## Task to complete
Copy every one of the rows below without changing anything.

— start of Material supplied —

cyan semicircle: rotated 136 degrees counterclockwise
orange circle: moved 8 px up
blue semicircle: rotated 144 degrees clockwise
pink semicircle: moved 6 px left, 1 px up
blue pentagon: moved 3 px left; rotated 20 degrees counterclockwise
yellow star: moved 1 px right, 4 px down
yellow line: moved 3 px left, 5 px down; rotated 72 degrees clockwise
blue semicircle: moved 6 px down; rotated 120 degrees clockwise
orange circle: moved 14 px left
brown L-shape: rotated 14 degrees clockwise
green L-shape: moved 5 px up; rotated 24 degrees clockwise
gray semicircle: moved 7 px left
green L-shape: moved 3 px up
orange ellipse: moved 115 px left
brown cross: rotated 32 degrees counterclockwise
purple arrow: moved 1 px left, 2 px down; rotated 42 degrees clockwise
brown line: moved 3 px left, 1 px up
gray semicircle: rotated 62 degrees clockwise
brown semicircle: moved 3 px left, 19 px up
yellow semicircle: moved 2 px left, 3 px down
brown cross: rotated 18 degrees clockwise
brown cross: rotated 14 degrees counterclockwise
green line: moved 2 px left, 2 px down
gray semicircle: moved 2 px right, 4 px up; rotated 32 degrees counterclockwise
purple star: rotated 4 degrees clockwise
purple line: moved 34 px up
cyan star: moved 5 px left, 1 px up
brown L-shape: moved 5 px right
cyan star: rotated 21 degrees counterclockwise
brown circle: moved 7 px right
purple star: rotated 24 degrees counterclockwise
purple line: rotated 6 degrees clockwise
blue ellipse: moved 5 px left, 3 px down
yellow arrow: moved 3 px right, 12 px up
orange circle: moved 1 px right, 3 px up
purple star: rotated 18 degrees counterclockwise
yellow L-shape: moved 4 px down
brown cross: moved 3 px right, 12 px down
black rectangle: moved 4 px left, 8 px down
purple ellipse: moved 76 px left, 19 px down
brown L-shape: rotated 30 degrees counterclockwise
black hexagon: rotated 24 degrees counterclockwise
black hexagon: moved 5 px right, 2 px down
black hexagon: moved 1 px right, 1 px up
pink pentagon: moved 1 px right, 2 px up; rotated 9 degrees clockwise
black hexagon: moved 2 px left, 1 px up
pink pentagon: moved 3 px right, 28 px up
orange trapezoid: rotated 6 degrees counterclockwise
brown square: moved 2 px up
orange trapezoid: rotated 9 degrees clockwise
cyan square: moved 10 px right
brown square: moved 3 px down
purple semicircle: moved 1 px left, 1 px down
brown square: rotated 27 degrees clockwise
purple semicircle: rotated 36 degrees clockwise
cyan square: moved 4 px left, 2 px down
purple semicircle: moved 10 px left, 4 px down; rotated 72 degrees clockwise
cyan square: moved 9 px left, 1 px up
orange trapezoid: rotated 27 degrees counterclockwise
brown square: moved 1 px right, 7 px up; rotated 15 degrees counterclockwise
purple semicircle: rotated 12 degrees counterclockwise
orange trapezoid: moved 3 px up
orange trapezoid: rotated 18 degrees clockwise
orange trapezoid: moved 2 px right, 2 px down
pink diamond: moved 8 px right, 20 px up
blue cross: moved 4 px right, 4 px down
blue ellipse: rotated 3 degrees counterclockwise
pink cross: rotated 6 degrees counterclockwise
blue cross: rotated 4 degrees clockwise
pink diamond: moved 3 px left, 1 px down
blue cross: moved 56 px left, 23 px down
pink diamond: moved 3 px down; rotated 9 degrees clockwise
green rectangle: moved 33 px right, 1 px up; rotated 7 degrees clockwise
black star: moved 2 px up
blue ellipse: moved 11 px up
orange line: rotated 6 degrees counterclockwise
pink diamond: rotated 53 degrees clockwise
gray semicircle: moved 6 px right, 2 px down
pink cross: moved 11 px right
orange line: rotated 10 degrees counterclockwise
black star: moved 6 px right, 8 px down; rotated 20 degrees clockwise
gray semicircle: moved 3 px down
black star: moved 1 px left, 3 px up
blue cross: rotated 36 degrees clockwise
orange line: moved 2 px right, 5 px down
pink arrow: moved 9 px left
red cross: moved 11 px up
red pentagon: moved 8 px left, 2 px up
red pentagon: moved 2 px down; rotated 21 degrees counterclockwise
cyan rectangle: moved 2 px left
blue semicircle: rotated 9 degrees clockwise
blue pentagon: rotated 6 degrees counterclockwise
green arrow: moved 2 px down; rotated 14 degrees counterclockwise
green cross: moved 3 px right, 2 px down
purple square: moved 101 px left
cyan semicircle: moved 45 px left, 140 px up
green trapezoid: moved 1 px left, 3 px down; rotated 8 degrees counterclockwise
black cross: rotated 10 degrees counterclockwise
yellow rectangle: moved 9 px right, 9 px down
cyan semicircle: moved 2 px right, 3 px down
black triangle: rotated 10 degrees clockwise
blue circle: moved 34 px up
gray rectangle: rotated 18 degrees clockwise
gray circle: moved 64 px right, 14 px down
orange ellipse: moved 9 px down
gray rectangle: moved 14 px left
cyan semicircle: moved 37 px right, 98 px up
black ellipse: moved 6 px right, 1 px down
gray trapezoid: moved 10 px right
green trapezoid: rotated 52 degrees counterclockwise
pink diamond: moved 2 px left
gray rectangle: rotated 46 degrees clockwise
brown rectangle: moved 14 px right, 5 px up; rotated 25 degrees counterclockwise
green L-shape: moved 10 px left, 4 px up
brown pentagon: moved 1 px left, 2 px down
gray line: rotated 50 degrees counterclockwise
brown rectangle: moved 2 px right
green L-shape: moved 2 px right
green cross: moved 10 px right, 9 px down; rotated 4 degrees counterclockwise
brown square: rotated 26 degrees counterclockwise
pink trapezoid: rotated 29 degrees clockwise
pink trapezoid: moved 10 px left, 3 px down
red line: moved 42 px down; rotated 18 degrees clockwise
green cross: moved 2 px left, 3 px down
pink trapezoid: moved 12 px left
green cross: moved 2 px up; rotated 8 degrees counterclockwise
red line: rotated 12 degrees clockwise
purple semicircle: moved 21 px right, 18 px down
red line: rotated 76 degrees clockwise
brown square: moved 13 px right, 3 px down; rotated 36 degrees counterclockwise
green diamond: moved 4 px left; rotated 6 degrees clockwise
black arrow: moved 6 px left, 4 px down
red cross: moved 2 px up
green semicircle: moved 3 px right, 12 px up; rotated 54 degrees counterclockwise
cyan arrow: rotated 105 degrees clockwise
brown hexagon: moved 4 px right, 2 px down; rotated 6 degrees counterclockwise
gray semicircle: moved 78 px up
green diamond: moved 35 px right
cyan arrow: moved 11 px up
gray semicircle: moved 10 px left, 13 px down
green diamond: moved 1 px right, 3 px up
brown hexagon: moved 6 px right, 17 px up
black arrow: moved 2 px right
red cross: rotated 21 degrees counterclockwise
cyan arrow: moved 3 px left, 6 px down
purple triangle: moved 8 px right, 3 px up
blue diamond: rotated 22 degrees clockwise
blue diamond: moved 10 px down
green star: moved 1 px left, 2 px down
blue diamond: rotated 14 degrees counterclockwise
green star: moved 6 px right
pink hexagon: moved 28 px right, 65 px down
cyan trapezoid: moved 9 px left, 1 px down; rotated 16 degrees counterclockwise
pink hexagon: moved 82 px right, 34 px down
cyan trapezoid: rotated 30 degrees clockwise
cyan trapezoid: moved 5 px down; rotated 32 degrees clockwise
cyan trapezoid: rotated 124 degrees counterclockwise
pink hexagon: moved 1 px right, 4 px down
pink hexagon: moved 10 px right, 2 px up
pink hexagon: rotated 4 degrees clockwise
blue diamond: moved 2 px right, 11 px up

— end of Material supplied —

## The reply
cyan semicircle: rotated 136 degrees counterclockwise
orange circle: moved 8 px up
blue semicircle: rotated 144 degrees clockwise
pink semicircle: moved 6 px left, 1 px up
blue pentagon: moved 3 px left; rotated 20 degrees counterclockwise
yellow star: moved 1 px right, 4 px down
yellow line: moved 3 px left, 5 px down; rotated 72 degrees clockwise
blue semicircle: moved 6 px down; rotated 120 degrees clockwise
orange circle: moved 14 px left
brown L-shape: rotated 14 degrees clockwise
green L-shape: moved 5 px up; rotated 24 degrees clockwise
gray semicircle: moved 7 px left
green L-shape: moved 3 px up
orange ellipse: moved 115 px left
brown cross: rotated 32 degrees counterclockwise
purple arrow: moved 1 px left, 2 px down; rotated 42 degrees clockwise
brown line: moved 3 px left, 1 px up
gray semicircle: rotated 62 degrees clockwise
brown semicircle: moved 3 px left, 19 px up
yellow semicircle: moved 2 px left, 3 px down
brown cross: rotated 18 degrees clockwise
brown cross: rotated 14 degrees counterclockwise
green line: moved 2 px left, 2 px down
gray semicircle: moved 2 px right, 4 px up; rotated 32 degrees counterclockwise
purple star: rotated 4 degrees clockwise
purple line: moved 34 px up
cyan star: moved 5 px left, 1 px up
brown L-shape: moved 5 px right
cyan star: rotated 21 degrees counterclockwise
brown circle: moved 7 px right
purple star: rotated 24 degrees counterclockwise
purple line: rotated 6 degrees clockwise
blue ellipse: moved 5 px left, 3 px down
yellow arrow: moved 3 px right, 12 px up
orange circle: moved 1 px right, 3 px up
purple star: rotated 18 degrees counterclockwise
yellow L-shape: moved 4 px down
brown cross: moved 3 px right, 12 px down
black rectangle: moved 4 px left, 8 px down
purple ellipse: moved 76 px left, 19 px down
brown L-shape: rotated 30 degrees counterclockwise
black hexagon: rotated 24 degrees counterclockwise
black hexagon: moved 5 px right, 2 px down
black hexagon: moved 1 px right, 1 px up
pink pentagon: moved 1 px right, 2 px up; rotated 9 degrees clockwise
black hexagon: moved 2 px left, 1 px up
pink pentagon: moved 3 px right, 28 px up
orange trapezoid: rotated 6 degrees counterclockwise
brown square: moved 2 px up
orange trapezoid: rotated 9 degrees clockwise
cyan square: moved 10 px right
brown square: moved 3 px down
purple semicircle: moved 1 px left, 1 px down
brown square: rotated 27 degrees clockwise
purple semicircle: rotated 36 degrees clockwise
cyan square: moved 4 px left, 2 px down
purple semicircle: moved 10 px left, 4 px down; rotated 72 degrees clockwise
cyan square: moved 9 px left, 1 px up
orange trapezoid: rotated 27 degrees counterclockwise
brown square: moved 1 px right, 7 px up; rotated 15 degrees counterclockwise
purple semicircle: rotated 12 degrees counterclockwise
orange trapezoid: moved 3 px up
orange trapezoid: rotated 18 degrees clockwise
orange trapezoid: moved 2 px right, 2 px down
pink diamond: moved 8 px right, 20 px up
blue cross: moved 4 px right, 4 px down
blue ellipse: rotated 3 degrees counterclockwise
pink cross: rotated 6 degrees counterclockwise
blue cross: rotated 4 degrees clockwise
pink diamond: moved 3 px left, 1 px down
blue cross: moved 56 px left, 23 px down
pink diamond: moved 3 px down; rotated 9 degrees clockwise
green rectangle: moved 33 px right, 1 px up; rotated 7 degrees clockwise
black star: moved 2 px up
blue ellipse: moved 11 px up
orange line: rotated 6 degrees counterclockwise
pink diamond: rotated 53 degrees clockwise
gray semicircle: moved 6 px right, 2 px down
pink cross: moved 11 px right
orange line: rotated 10 degrees counterclockwise
black star: moved 6 px right, 8 px down; rotated 20 degrees clockwise
gray semicircle: moved 3 px down
black star: moved 1 px left, 3 px up
blue cross: rotated 36 degrees clockwise
orange line: moved 2 px right, 5 px down
pink arrow: moved 9 px left
red cross: moved 11 px up
red pentagon: moved 8 px left, 2 px up
red pentagon: moved 2 px down; rotated 21 degrees counterclockwise
cyan rectangle: moved 2 px left
blue semicircle: rotated 9 degrees clockwise
blue pentagon: rotated 6 degrees counterclockwise
green arrow: moved 2 px down; rotated 14 degrees counterclockwise
green cross: moved 3 px right, 2 px down
purple square: moved 101 px left
cyan semicircle: moved 45 px left, 140 px up
green trapezoid: moved 1 px left, 3 px down; rotated 8 degrees counterclockwise
black cross: rotated 10 degrees counterclockwise
yellow rectangle: moved 9 px right, 9 px down
cyan semicircle: moved 2 px right, 3 px down
black triangle: rotated 10 degrees clockwise
blue circle: moved 34 px up
gray rectangle: rotated 18 degrees clockwise
gray circle: moved 64 px right, 14 px down
orange ellipse: moved 9 px down
gray rectangle: moved 14 px left
cyan semicircle: moved 37 px right, 98 px up
black ellipse: moved 6 px right, 1 px down
gray trapezoid: moved 10 px right
green trapezoid: rotated 52 degrees counterclockwise
pink diamond: moved 2 px left
gray rectangle: rotated 46 degrees clockwise
brown rectangle: moved 14 px right, 5 px up; rotated 25 degrees counterclockwise
green L-shape: moved 10 px left, 4 px up
brown pentagon: moved 1 px left, 2 px down
gray line: rotated 50 degrees counterclockwise
brown rectangle: moved 2 px right
green L-shape: moved 2 px right
green cross: moved 10 px right, 9 px down; rotated 4 degrees counterclockwise
brown square: rotated 26 degrees counterclockwise
pink trapezoid: rotated 29 degrees clockwise
pink trapezoid: moved 10 px left, 3 px down
red line: moved 42 px down; rotated 18 degrees clockwise
green cross: moved 2 px left, 3 px down
pink trapezoid: moved 12 px left
green cross: moved 2 px up; rotated 8 degrees counterclockwise
red line: rotated 12 degrees clockwise
purple semicircle: moved 21 px right, 18 px down
red line: rotated 76 degrees clockwise
brown square: moved 13 px right, 3 px down; rotated 36 degrees counterclockwise
green diamond: moved 4 px left; rotated 6 degrees clockwise
black arrow: moved 6 px left, 4 px down
red cross: moved 2 px up
green semicircle: moved 3 px right, 12 px up; rotated 54 degrees counterclockwise
cyan arrow: rotated 105 degrees clockwise
brown hexagon: moved 4 px right, 2 px down; rotated 6 degrees counterclockwise
gray semicircle: moved 78 px up
green diamond: moved 35 px right
cyan arrow: moved 11 px up
gray semicircle: moved 10 px left, 13 px down
green diamond: moved 1 px right, 3 px up
brown hexagon: moved 6 px right, 17 px up
black arrow: moved 2 px right
red cross: rotated 21 degrees counterclockwise
cyan arrow: moved 3 px left, 6 px down
purple triangle: moved 8 px right, 3 px up
blue diamond: rotated 22 degrees clockwise
blue diamond: moved 10 px down
green star: moved 1 px left, 2 px down
blue diamond: rotated 14 degrees counterclockwise
green star: moved 6 px right
pink hexagon: moved 28 px right, 65 px down
cyan trapezoid: moved 9 px left, 1 px down; rotated 16 degrees counterclockwise
pink hexagon: moved 82 px right, 34 px down
cyan trapezoid: rotated 30 degrees clockwise
cyan trapezoid: moved 5 px down; rotated 32 degrees clockwise
cyan trapezoid: rotated 124 degrees counterclockwise
pink hexagon: moved 1 px right, 4 px down
pink hexagon: moved 10 px right, 2 px up
pink hexagon: rotated 4 degrees clockwise
blue diamond: moved 2 px right, 11 px up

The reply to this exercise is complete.